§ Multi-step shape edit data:
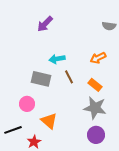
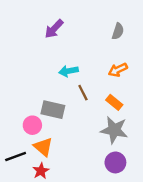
gray semicircle: (109, 26) -> (118, 31), moved, turned -80
gray rectangle: (41, 79) -> (53, 110), moved
orange triangle: (49, 121) -> (43, 147), moved

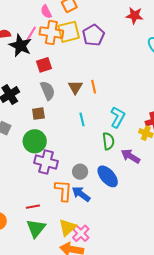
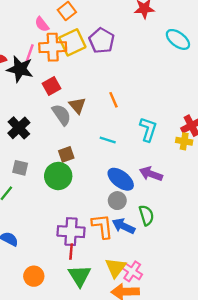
brown triangle: (75, 87) -> (77, 106), moved
brown square: (38, 114) -> (66, 154), moved
cyan line: (82, 119) -> (108, 140), turned -48
green semicircle: (108, 141) -> (146, 215), moved
purple arrow: (131, 156) -> (151, 174), moved
purple cross: (46, 162) -> (71, 232), moved
blue ellipse: (108, 176) -> (121, 179), moved
red line: (33, 207) -> (71, 252), turned -64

§ Work to complete: Show every line of the data in which the word "purple" appears.

§ Solution for this exercise:
purple arrow: (131, 156) -> (151, 174), moved
purple cross: (46, 162) -> (71, 232), moved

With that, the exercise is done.